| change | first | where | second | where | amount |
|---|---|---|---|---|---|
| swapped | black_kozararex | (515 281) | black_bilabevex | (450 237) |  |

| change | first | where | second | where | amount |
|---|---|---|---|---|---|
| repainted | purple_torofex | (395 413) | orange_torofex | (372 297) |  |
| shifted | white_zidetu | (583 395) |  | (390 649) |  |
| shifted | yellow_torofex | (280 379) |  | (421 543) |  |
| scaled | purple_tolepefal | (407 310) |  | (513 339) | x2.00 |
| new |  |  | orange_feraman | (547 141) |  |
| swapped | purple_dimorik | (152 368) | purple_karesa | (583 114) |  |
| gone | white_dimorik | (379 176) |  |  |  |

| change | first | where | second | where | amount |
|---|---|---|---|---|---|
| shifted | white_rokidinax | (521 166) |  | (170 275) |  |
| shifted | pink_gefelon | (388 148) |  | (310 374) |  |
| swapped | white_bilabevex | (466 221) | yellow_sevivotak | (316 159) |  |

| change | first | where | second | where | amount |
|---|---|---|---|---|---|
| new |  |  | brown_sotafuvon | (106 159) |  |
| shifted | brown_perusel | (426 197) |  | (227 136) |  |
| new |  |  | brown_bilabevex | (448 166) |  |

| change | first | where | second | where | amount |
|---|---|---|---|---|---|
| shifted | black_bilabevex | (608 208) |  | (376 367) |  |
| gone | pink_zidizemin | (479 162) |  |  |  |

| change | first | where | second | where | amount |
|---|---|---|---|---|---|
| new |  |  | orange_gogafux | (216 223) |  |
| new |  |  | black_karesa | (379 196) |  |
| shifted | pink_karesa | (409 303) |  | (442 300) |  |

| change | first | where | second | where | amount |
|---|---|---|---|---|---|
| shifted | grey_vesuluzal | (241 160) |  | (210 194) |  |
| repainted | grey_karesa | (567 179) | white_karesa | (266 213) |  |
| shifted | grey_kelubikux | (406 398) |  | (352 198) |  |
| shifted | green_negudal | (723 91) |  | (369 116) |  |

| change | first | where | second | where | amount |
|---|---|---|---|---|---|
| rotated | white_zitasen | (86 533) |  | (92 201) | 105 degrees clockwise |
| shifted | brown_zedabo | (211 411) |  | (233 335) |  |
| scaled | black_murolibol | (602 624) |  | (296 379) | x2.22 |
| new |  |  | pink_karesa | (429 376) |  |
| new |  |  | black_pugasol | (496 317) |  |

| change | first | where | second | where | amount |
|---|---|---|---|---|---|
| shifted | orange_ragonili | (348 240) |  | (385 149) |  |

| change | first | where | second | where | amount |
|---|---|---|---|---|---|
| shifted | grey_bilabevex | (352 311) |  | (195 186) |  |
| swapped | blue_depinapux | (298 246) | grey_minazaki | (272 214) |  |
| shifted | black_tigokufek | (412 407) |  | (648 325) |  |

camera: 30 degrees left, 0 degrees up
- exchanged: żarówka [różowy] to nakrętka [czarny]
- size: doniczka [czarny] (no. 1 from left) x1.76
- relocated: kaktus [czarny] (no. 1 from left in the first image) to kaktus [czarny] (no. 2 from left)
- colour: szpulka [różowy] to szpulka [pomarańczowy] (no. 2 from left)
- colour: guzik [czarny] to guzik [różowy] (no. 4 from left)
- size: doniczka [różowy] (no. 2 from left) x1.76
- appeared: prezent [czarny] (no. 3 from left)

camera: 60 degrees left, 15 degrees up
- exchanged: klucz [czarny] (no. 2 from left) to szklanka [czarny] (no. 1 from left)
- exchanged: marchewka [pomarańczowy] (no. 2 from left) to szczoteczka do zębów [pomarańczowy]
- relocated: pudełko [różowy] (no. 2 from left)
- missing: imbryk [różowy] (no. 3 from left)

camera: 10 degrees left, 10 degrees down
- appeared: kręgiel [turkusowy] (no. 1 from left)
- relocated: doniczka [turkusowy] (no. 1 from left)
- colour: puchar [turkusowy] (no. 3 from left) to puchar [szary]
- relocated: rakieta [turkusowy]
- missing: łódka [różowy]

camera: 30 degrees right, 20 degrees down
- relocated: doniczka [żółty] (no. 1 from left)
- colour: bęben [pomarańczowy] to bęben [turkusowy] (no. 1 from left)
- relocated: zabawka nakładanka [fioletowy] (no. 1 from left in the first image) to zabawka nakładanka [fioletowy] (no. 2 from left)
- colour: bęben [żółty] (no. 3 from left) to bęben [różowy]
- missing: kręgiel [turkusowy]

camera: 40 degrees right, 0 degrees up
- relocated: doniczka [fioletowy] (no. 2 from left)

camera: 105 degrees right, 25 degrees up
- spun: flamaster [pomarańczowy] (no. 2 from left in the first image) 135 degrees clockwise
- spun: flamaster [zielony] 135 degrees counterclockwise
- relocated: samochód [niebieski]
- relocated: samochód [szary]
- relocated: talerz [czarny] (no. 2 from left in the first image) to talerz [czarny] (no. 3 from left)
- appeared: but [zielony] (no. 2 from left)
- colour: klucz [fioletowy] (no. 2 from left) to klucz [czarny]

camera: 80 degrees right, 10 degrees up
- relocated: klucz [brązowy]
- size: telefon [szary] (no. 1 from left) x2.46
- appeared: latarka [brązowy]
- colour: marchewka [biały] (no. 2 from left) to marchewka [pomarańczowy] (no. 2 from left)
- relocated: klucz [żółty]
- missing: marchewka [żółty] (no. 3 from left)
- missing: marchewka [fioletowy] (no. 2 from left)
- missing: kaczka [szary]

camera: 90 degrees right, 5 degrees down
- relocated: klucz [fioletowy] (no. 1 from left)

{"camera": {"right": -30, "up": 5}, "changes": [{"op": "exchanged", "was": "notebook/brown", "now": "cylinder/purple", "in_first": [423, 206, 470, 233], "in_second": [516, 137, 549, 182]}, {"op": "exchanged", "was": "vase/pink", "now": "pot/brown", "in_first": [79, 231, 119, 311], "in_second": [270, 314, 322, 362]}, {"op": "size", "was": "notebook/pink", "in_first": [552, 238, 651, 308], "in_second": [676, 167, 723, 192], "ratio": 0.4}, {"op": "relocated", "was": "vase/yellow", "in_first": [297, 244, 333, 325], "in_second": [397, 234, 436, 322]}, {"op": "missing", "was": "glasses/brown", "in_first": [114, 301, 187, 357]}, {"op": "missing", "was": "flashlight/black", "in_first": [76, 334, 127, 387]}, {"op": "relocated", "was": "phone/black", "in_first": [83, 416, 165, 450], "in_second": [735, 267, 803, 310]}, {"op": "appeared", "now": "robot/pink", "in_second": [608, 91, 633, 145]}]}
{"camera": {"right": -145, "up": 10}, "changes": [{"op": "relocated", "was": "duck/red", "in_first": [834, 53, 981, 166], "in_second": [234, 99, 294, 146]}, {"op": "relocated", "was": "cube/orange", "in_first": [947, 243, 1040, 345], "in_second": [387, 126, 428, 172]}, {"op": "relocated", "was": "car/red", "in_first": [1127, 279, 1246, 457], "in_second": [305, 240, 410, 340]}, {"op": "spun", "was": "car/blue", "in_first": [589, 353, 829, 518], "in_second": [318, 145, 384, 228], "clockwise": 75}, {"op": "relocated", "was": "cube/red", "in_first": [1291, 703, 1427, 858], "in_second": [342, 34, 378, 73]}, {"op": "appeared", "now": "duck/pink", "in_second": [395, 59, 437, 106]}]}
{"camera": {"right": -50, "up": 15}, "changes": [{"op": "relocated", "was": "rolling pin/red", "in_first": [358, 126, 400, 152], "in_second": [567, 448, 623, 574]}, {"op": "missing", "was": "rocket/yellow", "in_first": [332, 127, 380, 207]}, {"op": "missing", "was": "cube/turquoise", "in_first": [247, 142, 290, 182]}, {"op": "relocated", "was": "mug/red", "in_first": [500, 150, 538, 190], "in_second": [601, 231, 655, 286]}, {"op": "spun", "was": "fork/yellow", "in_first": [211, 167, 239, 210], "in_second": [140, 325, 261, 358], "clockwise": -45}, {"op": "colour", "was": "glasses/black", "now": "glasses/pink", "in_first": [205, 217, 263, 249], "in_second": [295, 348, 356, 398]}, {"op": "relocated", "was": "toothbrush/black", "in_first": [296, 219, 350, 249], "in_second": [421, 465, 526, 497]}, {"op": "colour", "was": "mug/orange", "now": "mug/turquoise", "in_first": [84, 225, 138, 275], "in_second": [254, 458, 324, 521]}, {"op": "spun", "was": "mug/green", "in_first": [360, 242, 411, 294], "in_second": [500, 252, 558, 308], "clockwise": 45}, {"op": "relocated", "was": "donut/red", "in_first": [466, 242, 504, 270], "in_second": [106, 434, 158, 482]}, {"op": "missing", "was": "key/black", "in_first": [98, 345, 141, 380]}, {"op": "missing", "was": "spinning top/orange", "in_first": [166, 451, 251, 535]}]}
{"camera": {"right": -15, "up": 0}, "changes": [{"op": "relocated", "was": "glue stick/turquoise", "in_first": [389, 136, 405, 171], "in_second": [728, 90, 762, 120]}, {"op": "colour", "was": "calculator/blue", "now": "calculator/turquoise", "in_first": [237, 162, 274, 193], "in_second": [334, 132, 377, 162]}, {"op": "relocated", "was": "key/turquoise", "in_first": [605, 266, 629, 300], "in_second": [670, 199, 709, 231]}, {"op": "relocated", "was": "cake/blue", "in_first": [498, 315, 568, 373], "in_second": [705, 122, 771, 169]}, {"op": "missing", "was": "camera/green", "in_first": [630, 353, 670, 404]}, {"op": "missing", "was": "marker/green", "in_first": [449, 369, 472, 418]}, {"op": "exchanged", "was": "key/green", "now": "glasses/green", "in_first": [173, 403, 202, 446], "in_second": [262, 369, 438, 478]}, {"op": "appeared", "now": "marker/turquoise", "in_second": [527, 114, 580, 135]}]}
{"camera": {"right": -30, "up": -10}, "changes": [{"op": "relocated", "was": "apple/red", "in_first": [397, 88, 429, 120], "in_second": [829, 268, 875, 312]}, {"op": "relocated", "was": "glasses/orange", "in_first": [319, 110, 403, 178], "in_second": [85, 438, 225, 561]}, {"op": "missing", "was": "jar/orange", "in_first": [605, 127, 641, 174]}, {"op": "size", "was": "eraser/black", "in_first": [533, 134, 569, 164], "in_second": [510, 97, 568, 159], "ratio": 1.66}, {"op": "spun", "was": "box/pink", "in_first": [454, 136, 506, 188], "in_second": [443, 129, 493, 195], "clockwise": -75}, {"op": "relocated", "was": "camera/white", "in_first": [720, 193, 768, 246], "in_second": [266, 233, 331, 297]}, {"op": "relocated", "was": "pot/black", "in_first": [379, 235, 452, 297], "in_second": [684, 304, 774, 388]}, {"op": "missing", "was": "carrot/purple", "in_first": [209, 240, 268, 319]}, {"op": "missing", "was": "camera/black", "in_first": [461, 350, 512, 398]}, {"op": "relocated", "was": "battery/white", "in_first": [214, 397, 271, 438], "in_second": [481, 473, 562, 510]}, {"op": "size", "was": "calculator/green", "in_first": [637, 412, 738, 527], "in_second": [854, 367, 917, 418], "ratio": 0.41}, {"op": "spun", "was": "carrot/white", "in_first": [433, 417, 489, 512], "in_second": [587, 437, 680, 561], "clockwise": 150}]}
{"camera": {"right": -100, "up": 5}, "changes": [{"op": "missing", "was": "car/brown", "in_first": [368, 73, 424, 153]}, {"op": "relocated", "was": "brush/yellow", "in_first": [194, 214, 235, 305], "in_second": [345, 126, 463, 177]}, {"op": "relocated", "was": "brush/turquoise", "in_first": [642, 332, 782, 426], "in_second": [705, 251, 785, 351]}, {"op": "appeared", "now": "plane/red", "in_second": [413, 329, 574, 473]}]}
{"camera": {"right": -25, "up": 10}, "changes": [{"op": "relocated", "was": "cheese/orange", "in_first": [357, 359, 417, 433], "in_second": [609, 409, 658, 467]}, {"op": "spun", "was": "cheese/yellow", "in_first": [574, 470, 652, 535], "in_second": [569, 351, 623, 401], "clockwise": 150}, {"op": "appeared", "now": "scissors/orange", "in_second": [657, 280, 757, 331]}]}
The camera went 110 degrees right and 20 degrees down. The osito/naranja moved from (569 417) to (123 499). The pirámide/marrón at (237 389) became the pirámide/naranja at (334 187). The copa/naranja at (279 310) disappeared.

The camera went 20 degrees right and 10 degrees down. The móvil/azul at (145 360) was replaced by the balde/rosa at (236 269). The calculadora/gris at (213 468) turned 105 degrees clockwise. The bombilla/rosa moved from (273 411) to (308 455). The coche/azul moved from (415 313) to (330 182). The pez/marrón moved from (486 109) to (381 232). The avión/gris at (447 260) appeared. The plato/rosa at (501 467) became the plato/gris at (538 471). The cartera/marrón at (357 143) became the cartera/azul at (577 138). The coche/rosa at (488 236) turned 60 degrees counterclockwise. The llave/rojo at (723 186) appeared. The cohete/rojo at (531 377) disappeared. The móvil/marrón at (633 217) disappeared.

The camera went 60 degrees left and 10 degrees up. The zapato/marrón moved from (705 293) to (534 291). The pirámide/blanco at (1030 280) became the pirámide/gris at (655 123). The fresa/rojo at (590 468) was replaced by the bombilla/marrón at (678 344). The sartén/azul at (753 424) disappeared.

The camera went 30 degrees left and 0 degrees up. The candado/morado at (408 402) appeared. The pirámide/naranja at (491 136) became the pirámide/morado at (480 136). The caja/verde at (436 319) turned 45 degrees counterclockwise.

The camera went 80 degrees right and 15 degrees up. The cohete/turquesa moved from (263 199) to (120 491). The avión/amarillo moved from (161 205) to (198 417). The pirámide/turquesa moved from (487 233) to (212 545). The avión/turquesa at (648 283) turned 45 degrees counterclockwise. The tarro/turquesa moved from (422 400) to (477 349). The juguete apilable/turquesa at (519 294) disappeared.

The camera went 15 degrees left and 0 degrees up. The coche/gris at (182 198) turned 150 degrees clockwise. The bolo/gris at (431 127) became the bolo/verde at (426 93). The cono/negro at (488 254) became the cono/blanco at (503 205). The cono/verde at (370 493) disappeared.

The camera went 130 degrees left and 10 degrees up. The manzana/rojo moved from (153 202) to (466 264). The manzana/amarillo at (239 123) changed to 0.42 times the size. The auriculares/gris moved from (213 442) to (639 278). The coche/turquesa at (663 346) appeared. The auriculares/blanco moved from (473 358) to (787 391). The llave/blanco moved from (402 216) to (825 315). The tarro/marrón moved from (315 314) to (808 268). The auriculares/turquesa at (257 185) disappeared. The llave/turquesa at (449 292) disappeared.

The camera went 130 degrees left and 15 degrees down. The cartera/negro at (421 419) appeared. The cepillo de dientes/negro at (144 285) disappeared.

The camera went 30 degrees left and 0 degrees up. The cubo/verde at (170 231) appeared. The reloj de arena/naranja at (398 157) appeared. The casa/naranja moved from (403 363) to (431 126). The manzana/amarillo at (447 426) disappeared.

WHAT IS EXPECTED — As listed above, the lines from the line with "- size: doniczka [czarny]" to the line with "- size: doniczka [różowy]" are to be echoed exactly, with both ends included and nothing added.

TASK OUTPUT —
- size: doniczka [czarny] (no. 1 from left) x1.76
- relocated: kaktus [czarny] (no. 1 from left in the first image) to kaktus [czarny] (no. 2 from left)
- colour: szpulka [różowy] to szpulka [pomarańczowy] (no. 2 from left)
- colour: guzik [czarny] to guzik [różowy] (no. 4 from left)
- size: doniczka [różowy] (no. 2 from left) x1.76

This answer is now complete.